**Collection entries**
•••
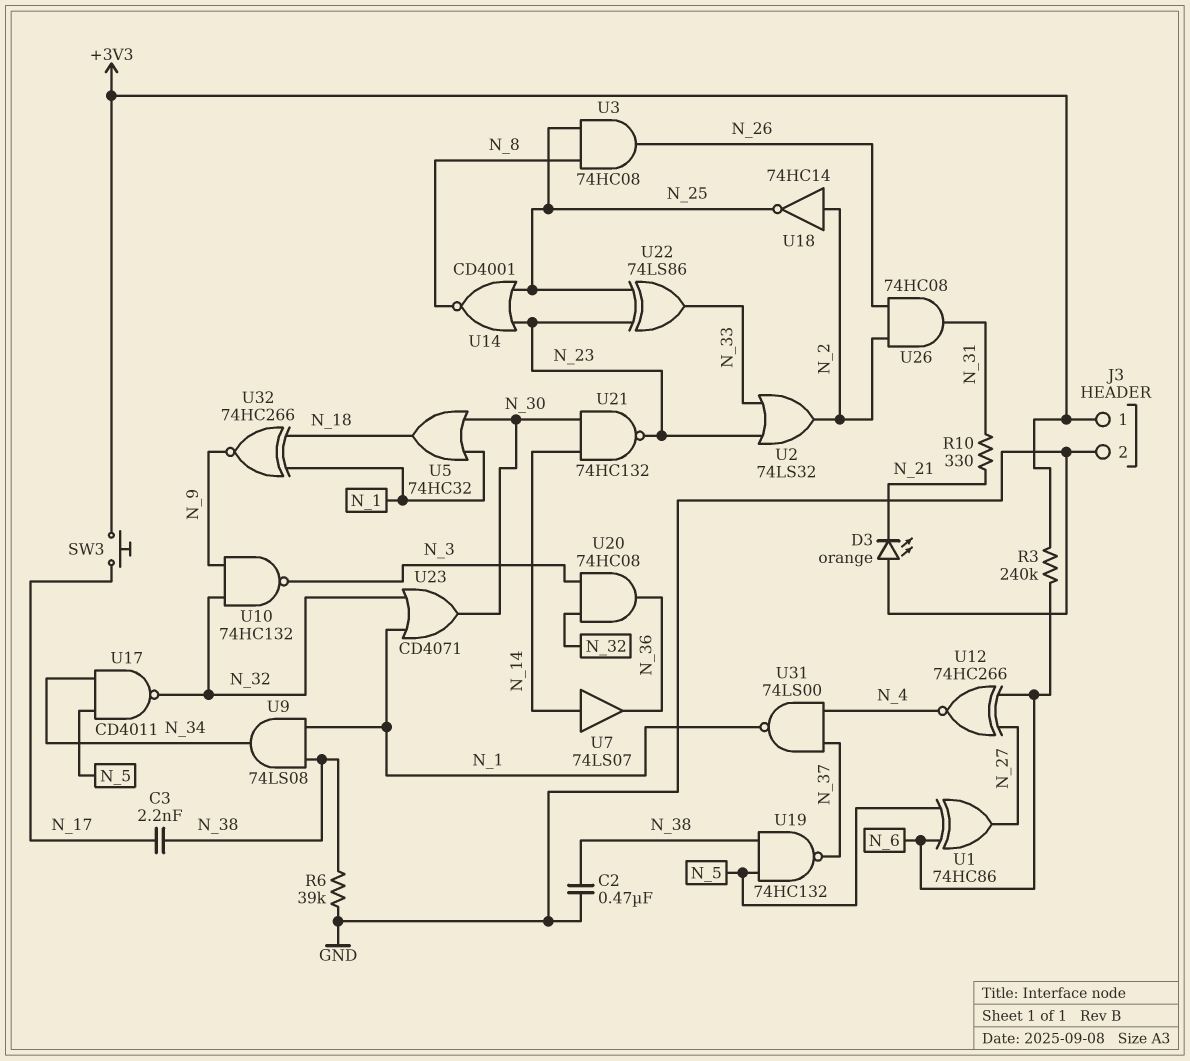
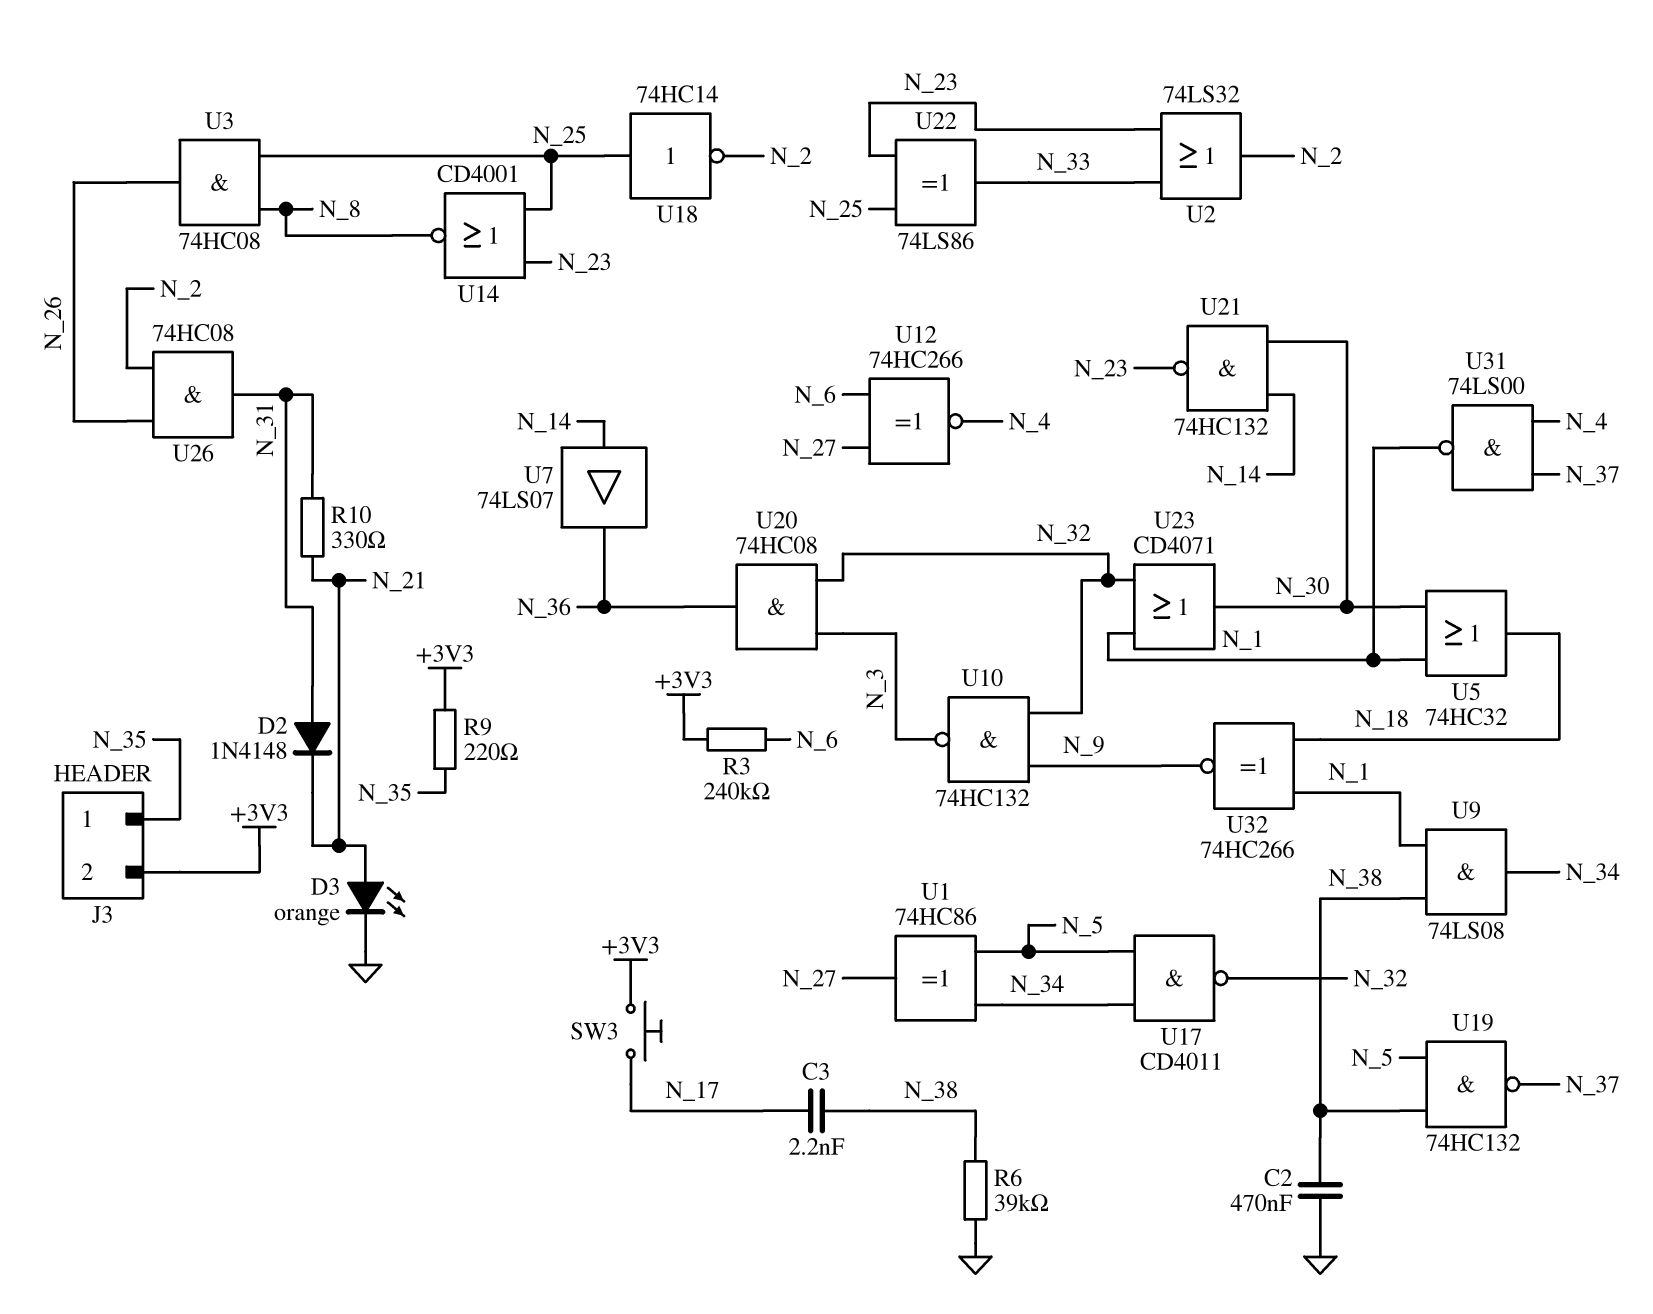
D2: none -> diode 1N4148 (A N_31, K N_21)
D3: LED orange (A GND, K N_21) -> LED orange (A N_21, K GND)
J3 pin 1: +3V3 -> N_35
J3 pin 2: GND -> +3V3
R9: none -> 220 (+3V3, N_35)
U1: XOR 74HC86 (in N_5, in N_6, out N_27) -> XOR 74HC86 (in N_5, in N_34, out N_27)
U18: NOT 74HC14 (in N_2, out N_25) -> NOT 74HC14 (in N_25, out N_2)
•••
**Exercise requirements**
Where in the entries above does the word "none" appear? Copy each line that has it.

**Task output**
D2: none -> diode 1N4148 (A N_31, K N_21)
R9: none -> 220 (+3V3, N_35)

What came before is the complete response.